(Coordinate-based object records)

+---+

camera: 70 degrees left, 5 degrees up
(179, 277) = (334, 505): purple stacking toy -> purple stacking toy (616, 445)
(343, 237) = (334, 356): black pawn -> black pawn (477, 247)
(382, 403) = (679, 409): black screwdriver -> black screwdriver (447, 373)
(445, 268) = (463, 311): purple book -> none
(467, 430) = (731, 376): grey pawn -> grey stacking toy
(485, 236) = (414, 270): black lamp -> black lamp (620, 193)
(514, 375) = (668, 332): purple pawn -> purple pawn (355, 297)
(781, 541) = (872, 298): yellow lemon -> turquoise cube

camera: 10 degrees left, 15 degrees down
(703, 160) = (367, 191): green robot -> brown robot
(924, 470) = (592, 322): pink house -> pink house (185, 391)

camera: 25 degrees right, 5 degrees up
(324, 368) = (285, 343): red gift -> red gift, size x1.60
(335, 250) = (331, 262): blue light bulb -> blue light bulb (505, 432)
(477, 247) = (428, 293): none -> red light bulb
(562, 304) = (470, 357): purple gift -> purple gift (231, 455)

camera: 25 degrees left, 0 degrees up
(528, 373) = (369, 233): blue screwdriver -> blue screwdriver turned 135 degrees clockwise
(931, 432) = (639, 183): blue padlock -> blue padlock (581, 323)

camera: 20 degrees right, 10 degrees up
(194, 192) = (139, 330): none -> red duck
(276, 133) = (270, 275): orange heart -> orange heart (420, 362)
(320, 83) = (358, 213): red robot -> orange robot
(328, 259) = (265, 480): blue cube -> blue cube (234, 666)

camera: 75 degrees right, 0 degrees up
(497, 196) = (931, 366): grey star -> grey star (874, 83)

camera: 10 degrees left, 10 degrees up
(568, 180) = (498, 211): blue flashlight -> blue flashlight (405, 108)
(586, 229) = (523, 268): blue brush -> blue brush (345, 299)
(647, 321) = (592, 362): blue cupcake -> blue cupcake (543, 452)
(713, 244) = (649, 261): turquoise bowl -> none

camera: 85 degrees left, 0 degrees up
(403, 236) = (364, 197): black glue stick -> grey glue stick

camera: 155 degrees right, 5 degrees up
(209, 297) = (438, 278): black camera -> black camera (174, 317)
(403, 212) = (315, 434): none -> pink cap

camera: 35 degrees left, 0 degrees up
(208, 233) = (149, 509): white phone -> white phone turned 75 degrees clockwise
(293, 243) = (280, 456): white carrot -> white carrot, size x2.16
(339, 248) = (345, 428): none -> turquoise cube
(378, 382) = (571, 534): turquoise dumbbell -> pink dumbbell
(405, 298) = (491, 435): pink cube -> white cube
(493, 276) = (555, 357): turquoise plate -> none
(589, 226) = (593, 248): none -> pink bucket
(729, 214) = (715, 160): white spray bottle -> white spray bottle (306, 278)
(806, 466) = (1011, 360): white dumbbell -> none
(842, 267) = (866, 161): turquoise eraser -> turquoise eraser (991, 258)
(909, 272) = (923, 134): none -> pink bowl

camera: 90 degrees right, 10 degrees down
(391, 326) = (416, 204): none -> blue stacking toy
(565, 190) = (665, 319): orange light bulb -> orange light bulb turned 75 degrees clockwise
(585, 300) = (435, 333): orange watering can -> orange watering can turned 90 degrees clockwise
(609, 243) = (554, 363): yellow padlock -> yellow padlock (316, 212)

+---+

*What to produce*
State how many lines of the data above contain the string "bowl", and give no other words.

*Result of this exercise*
2